TASK GOAL>
Exact copy required. Repeat the records, but keep the pictures out.
── SUPPLIED MATERIAL ──
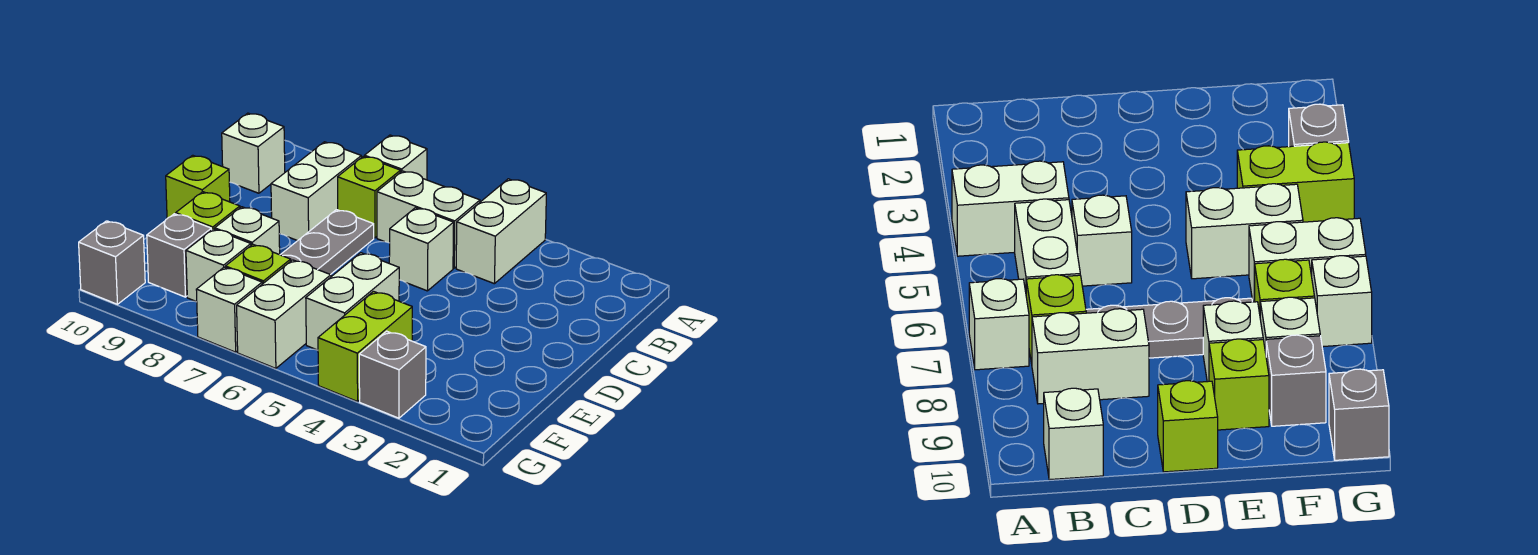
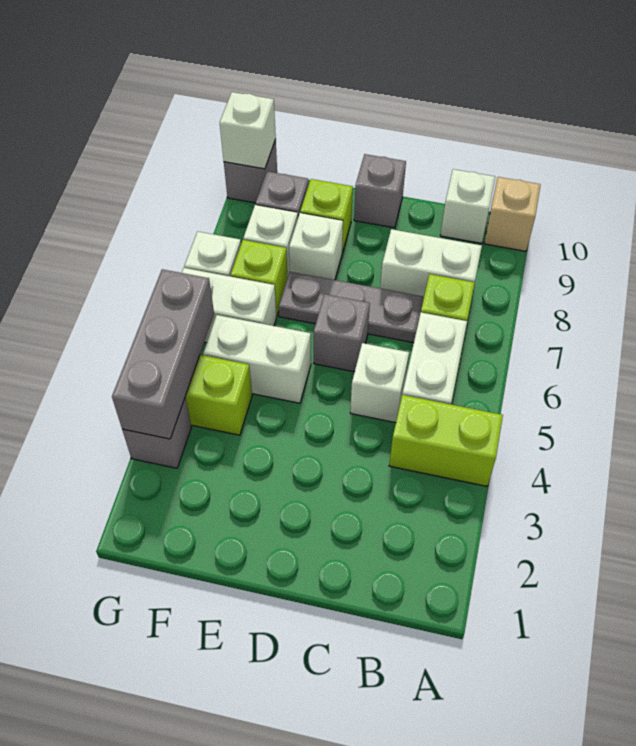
white brick A4:B4 level 1 -> lime brick A4:B4 level 1
white brick A7 level 1 -> white brick G10 level 2
none -> tan brick A10 level 1
none -> grey brick D6 level 1
lime brick D10 level 1 -> grey brick D10 level 1
none -> grey brick G3:G5 level 2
───
ANSWER TO THE EXERCISE>
white brick A4:B4 level 1 -> lime brick A4:B4 level 1
white brick A7 level 1 -> white brick G10 level 2
none -> tan brick A10 level 1
none -> grey brick D6 level 1
lime brick D10 level 1 -> grey brick D10 level 1
none -> grey brick G3:G5 level 2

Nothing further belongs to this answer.